╭─ Given material

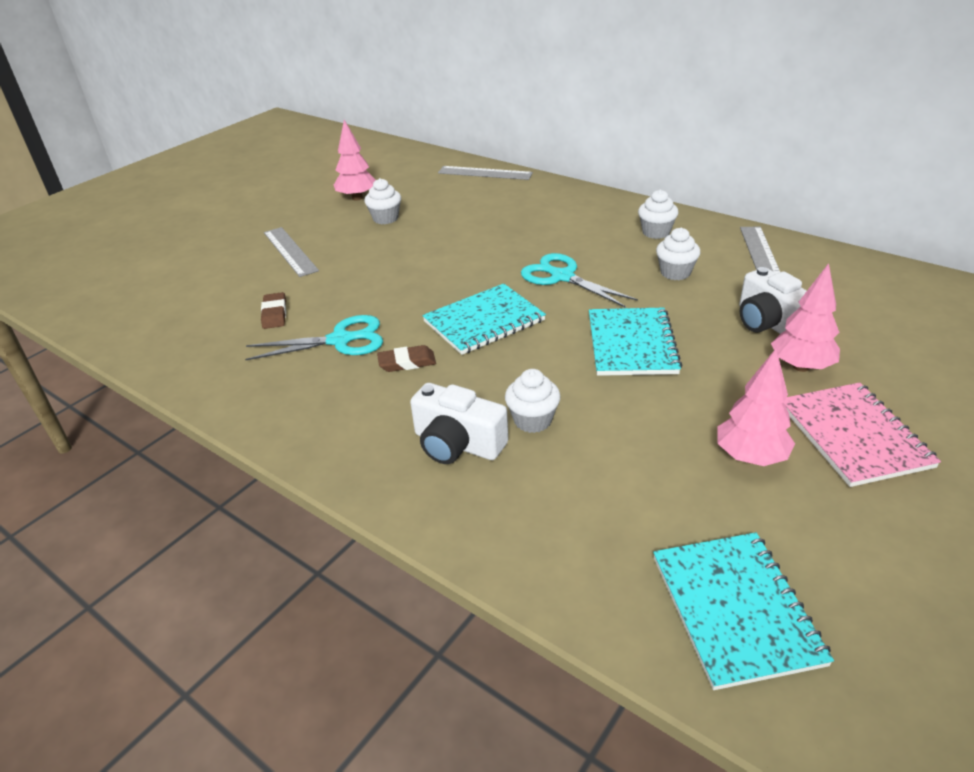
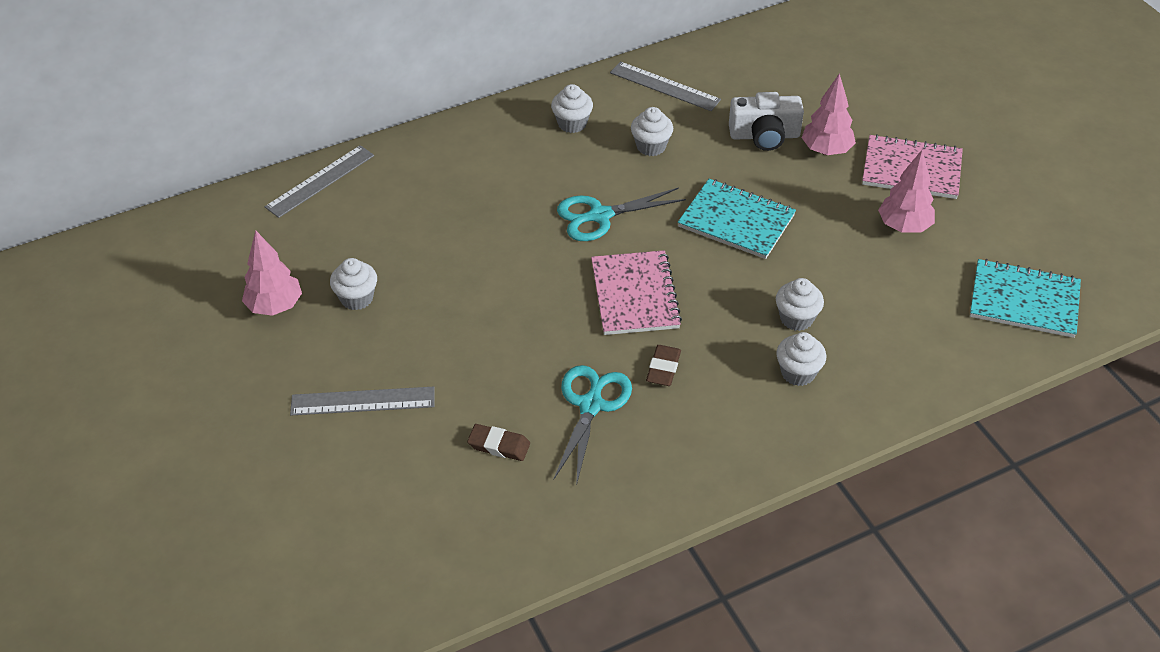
camera: 65 degrees left, 10 degrees up
(457, 444) = (798, 373): white camera -> white cupcake
(484, 321) = (634, 295): turquoise notebook -> pink notebook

╰─

Required action ▸ The response is the full listing, copied exactly, with the pictures omitted.

Expected output ▸
camera: 65 degrees left, 10 degrees up
(457, 444) = (798, 373): white camera -> white cupcake
(484, 321) = (634, 295): turquoise notebook -> pink notebook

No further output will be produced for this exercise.